### Task details
Pull out each line in the rows below that contains the string "grace", with letter case matching exactly.

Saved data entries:
★ ★ ★ ★
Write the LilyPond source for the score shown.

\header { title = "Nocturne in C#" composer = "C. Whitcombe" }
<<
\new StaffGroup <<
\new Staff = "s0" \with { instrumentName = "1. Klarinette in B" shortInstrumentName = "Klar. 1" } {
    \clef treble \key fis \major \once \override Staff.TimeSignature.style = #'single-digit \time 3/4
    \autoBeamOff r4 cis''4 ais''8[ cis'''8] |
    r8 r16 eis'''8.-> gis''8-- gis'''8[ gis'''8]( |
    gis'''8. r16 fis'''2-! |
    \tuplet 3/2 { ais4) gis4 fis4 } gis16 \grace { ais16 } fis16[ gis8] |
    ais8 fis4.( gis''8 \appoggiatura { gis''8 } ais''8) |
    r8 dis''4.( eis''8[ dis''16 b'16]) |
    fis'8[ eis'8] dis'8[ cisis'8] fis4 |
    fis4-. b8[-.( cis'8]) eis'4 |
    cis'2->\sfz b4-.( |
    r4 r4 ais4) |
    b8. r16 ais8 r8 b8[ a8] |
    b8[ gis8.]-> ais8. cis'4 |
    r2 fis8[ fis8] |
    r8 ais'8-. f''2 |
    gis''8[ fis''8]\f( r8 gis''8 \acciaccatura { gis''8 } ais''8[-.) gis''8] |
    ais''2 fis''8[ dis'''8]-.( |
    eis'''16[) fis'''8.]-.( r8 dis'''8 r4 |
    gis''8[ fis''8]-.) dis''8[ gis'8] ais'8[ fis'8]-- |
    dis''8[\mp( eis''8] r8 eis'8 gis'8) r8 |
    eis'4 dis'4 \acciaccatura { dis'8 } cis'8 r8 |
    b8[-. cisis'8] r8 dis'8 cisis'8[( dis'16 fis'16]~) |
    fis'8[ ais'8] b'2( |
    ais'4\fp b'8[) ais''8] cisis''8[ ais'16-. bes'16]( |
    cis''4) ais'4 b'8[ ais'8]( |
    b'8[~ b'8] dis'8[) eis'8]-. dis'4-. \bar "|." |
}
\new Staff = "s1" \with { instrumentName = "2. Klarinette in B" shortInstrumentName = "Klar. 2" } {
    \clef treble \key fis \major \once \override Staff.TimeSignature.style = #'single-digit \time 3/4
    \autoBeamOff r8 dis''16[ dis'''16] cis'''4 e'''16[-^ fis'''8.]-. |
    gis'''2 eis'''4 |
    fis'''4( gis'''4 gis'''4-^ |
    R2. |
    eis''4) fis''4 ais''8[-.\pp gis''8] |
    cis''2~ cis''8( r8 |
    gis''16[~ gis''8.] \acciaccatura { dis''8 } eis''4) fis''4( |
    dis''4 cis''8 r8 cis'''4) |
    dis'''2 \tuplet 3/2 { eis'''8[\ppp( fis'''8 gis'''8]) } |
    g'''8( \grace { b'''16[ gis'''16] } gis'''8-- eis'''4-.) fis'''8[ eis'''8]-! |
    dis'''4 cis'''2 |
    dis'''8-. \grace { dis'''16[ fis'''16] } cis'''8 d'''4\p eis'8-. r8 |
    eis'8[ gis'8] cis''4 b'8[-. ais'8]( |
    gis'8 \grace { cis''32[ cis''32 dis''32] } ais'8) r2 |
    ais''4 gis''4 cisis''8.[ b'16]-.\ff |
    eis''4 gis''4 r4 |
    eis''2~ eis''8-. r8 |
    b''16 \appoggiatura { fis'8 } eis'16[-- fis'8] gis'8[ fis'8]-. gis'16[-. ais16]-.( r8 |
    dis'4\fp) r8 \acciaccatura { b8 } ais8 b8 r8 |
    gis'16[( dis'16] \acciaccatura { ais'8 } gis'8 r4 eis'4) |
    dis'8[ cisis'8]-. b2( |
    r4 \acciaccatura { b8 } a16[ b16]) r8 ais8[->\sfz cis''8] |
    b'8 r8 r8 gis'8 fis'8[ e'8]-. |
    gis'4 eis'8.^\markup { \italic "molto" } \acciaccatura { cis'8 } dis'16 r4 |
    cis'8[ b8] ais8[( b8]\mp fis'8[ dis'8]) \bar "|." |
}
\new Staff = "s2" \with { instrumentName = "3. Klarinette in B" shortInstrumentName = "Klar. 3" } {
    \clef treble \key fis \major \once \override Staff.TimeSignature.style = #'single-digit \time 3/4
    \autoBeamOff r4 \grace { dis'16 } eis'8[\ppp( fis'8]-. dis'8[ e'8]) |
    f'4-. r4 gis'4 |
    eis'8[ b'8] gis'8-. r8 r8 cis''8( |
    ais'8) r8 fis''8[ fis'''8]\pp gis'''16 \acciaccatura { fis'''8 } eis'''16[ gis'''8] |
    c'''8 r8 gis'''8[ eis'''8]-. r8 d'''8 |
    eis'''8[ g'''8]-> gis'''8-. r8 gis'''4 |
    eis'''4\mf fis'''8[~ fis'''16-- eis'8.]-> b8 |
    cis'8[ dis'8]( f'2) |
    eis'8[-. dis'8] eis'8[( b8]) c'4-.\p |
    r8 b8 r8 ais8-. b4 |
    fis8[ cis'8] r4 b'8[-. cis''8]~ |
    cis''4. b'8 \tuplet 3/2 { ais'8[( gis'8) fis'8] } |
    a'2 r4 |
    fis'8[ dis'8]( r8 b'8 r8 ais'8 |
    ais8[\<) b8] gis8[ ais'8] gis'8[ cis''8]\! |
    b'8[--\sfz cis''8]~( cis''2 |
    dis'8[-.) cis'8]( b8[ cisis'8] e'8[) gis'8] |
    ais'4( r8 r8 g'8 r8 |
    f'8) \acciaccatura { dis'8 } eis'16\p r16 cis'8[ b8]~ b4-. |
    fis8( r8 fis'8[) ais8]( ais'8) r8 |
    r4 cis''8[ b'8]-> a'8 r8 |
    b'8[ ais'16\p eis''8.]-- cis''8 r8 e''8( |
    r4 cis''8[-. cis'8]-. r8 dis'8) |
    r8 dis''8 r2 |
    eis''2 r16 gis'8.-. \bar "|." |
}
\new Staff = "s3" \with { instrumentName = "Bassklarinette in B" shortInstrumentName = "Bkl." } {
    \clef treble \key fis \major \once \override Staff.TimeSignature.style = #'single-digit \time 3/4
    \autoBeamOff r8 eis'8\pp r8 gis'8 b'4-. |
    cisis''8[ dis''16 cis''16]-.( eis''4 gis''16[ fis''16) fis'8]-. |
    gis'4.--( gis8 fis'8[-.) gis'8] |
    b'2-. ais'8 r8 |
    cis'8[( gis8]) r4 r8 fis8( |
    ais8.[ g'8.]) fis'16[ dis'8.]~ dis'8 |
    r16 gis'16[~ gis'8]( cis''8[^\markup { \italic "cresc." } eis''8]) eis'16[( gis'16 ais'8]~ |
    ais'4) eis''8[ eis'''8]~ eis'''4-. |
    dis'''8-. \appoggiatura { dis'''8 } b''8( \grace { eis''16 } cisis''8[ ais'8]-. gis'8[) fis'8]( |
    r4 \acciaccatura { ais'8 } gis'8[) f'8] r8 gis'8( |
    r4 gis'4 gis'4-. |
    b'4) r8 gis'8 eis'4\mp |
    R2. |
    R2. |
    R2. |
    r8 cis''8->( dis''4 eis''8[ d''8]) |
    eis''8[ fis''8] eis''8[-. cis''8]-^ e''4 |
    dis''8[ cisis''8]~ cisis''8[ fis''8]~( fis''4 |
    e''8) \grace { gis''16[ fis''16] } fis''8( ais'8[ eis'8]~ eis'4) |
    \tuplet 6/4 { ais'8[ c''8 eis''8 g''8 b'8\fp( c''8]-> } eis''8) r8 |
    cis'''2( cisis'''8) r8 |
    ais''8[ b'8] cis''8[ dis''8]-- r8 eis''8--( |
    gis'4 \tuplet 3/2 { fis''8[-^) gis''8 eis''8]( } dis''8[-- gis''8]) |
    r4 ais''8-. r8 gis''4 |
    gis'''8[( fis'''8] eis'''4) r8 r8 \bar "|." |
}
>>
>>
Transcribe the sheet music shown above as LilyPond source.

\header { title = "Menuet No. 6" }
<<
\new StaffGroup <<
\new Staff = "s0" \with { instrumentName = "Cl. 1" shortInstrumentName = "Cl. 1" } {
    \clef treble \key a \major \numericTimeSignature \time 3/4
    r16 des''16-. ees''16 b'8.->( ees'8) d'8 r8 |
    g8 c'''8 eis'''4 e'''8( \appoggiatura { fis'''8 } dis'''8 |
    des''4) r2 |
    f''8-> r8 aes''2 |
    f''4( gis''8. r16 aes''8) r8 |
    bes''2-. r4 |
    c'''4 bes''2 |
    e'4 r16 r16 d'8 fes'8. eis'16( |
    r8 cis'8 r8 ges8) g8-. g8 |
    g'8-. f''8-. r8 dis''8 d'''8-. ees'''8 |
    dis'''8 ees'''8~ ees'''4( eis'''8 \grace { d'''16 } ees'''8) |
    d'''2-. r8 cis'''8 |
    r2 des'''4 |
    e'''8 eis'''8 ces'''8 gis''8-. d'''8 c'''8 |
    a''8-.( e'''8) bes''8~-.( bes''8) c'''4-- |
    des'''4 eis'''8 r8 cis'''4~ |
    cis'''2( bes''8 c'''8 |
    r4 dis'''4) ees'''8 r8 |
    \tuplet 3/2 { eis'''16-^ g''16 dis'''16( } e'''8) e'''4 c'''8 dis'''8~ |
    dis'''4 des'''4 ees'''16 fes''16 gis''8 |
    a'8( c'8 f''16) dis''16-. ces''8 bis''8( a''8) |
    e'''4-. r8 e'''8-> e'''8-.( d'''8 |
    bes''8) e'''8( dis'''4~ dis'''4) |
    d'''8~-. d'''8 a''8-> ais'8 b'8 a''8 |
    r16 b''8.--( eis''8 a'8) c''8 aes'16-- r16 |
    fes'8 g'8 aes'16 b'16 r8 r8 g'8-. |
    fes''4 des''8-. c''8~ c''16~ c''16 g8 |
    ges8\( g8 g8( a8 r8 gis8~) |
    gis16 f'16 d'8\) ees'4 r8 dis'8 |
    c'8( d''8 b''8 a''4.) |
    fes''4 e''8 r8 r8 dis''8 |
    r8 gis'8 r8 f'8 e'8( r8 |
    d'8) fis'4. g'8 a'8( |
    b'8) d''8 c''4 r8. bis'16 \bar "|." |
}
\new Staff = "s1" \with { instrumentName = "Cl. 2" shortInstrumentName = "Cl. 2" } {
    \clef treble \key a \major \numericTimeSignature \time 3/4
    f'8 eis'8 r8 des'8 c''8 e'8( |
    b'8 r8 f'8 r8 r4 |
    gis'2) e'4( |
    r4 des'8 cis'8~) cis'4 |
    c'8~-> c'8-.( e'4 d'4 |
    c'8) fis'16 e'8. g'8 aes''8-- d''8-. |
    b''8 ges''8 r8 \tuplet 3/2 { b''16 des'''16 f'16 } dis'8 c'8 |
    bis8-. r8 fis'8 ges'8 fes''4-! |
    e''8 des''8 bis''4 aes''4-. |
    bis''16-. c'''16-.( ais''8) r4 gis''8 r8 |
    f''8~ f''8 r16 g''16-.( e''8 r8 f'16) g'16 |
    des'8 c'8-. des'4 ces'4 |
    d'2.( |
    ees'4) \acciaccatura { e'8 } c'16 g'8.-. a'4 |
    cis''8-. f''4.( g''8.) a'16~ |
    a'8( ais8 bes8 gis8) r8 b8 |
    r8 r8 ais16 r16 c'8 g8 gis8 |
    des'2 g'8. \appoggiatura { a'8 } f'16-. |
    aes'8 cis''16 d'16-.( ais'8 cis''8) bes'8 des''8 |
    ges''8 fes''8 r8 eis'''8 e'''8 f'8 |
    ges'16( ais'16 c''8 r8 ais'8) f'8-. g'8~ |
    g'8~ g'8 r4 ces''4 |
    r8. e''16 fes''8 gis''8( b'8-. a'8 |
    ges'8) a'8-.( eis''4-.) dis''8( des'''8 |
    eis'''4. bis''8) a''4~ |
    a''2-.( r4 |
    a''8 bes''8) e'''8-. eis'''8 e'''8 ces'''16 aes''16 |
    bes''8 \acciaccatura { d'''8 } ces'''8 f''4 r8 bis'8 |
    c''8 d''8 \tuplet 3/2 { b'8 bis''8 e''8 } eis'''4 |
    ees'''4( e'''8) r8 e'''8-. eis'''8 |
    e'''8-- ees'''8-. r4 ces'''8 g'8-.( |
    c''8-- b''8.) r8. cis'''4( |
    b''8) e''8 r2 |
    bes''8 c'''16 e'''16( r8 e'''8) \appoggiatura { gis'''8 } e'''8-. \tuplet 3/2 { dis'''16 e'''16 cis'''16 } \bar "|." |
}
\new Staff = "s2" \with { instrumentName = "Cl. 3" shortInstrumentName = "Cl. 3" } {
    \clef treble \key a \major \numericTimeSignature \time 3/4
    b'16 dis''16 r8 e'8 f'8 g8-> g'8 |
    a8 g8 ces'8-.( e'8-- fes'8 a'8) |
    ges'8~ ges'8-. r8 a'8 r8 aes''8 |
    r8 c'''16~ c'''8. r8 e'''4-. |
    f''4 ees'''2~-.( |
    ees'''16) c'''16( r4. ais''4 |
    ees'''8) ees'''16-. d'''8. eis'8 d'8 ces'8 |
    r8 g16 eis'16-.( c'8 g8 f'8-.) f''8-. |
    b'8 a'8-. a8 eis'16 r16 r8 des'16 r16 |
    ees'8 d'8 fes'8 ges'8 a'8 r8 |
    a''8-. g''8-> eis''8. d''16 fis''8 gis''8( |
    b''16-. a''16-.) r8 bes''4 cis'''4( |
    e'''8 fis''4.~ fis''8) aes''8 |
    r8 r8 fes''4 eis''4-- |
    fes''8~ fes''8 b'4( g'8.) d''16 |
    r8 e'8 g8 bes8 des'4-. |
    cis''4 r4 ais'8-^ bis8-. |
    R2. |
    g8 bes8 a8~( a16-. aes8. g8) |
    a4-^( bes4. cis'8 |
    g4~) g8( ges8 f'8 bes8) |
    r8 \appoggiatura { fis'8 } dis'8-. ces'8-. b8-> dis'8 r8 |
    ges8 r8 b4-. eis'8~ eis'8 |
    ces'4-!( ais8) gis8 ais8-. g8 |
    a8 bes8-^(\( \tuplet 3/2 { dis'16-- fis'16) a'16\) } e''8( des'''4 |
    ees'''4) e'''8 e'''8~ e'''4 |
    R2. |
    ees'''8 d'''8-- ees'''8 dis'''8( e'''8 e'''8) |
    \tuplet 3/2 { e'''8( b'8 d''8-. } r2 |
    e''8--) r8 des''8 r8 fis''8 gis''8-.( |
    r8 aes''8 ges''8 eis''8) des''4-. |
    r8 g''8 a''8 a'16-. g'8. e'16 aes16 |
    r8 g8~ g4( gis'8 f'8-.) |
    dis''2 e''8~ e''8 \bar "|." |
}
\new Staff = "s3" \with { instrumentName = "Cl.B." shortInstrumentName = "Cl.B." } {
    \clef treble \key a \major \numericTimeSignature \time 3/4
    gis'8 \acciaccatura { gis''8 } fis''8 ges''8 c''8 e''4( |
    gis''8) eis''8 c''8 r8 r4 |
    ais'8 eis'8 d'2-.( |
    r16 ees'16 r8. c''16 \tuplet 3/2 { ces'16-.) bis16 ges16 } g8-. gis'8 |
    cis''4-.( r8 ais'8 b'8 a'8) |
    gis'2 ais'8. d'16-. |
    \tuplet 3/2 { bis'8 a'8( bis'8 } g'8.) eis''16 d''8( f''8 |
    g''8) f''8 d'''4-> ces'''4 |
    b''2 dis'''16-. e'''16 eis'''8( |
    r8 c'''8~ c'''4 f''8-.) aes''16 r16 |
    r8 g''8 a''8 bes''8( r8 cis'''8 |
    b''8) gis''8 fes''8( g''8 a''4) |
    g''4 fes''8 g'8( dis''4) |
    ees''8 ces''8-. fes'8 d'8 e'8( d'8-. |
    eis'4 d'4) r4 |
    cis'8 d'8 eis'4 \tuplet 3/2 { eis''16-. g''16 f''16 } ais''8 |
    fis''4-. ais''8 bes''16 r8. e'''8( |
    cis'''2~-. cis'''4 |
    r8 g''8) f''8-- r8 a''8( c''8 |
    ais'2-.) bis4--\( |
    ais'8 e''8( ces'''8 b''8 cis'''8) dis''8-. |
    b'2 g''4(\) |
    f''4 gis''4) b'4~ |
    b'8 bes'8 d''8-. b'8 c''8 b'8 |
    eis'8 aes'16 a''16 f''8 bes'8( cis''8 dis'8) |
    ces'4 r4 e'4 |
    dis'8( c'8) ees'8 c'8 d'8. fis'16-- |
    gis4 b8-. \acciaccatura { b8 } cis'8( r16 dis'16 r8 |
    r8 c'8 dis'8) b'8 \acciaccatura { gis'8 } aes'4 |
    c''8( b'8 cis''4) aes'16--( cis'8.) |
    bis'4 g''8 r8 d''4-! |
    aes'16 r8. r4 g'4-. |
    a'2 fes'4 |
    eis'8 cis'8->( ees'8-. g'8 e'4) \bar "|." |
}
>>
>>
★ ★ ★ ★
### Task output
    \tuplet 3/2 { ais4) gis4 fis4 } gis16 \grace { ais16 } fis16[ gis8] |
    g'''8( \grace { b'''16[ gis'''16] } gis'''8-- eis'''4-.) fis'''8[ eis'''8]-! |
    dis'''8-. \grace { dis'''16[ fis'''16] } cis'''8 d'''4\p eis'8-. r8 |
    gis'8 \grace { cis''32[ cis''32 dis''32] } ais'8) r2 |
    \autoBeamOff r4 \grace { dis'16 } eis'8[\ppp( fis'8]-. dis'8[ e'8]) |
    dis'''8-. \appoggiatura { dis'''8 } b''8( \grace { eis''16 } cisis''8[ ais'8]-. gis'8[) fis'8]( |
    e''8) \grace { gis''16[ fis''16] } fis''8( ais'8[ eis'8]~ eis'4) |
    dis'''8 ees'''8~ ees'''4( eis'''8 \grace { d'''16 } ees'''8) |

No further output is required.